Work task. Can you copy out the data exactly? Leave the images out.

Records from a collection.
···

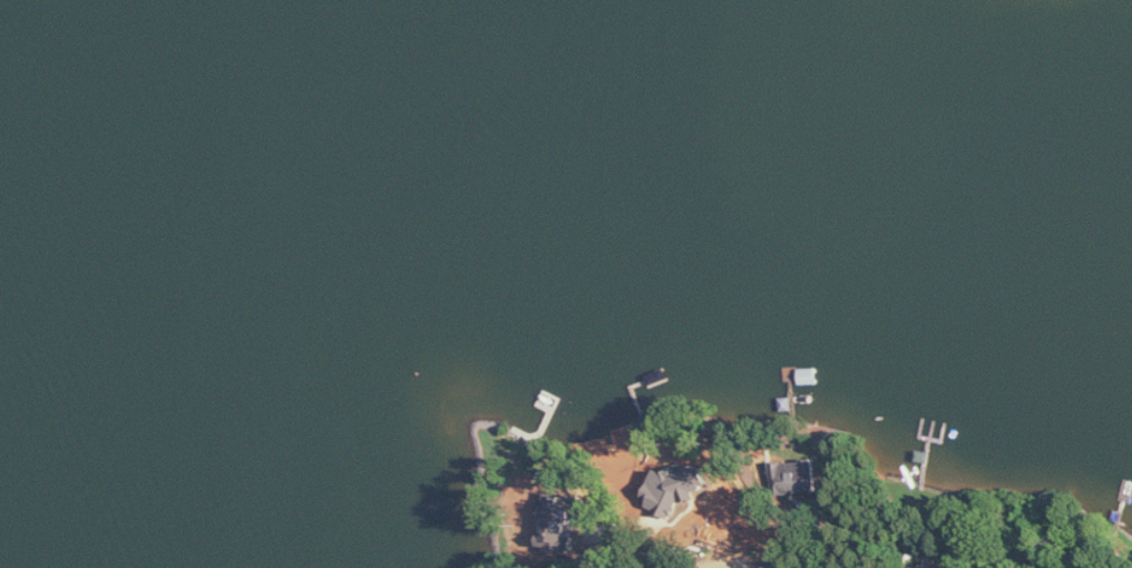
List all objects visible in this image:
building: (567, 520)
building: (943, 565)
building: (918, 567)

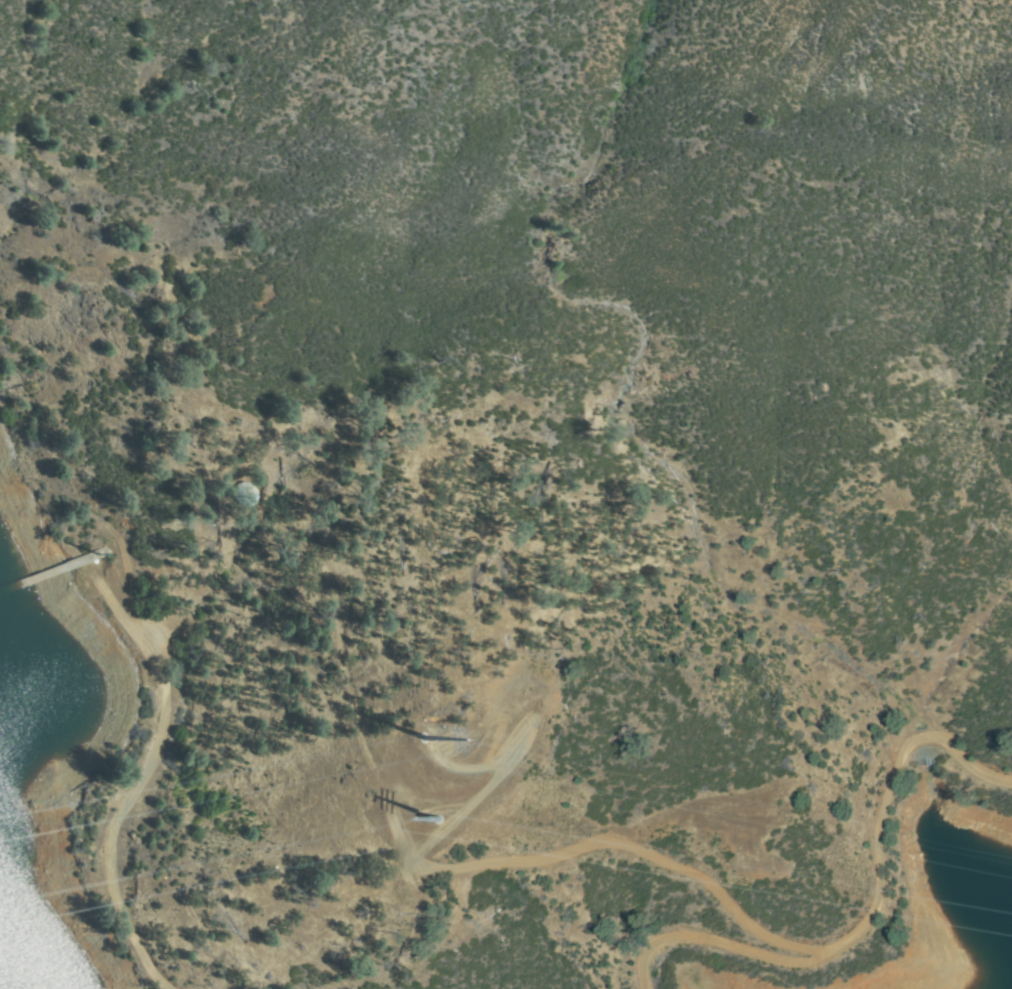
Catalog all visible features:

···

Your solution.
List all objects visible in this image:
building: (567, 520)
building: (943, 565)
building: (918, 567)

Catalog all visible features:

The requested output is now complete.